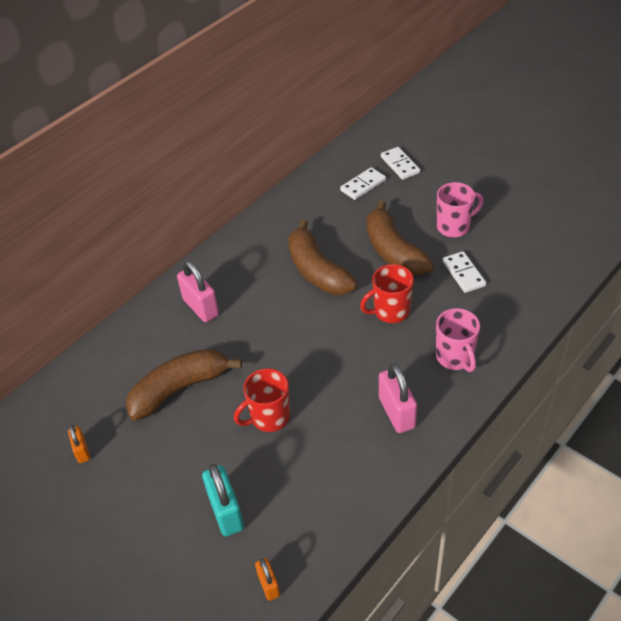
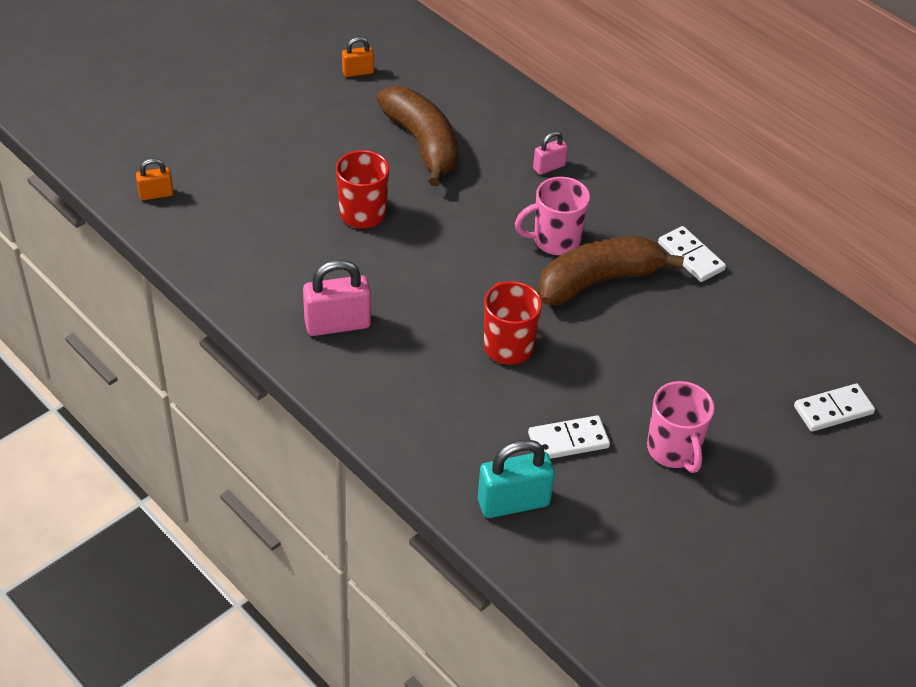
camera: 90 degrees right, 0 degrees up
(201, 307) = (549, 167): pink padlock -> pink padlock, size x0.56
(226, 512) = (249, 170): turquoise padlock -> turquoise padlock (513, 502)
(363, 185) = (782, 356): white domino -> white domino (690, 256)
(393, 251) = (627, 368): brown banana -> none
(455, 357) = (411, 398): pink mug -> pink mug (555, 241)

_____

[Assigned task]
Reproduce, word for word, everything in the listing above except the pictures.

[Response area]
camera: 90 degrees right, 0 degrees up
(201, 307) = (549, 167): pink padlock -> pink padlock, size x0.56
(226, 512) = (249, 170): turquoise padlock -> turquoise padlock (513, 502)
(363, 185) = (782, 356): white domino -> white domino (690, 256)
(393, 251) = (627, 368): brown banana -> none
(455, 357) = (411, 398): pink mug -> pink mug (555, 241)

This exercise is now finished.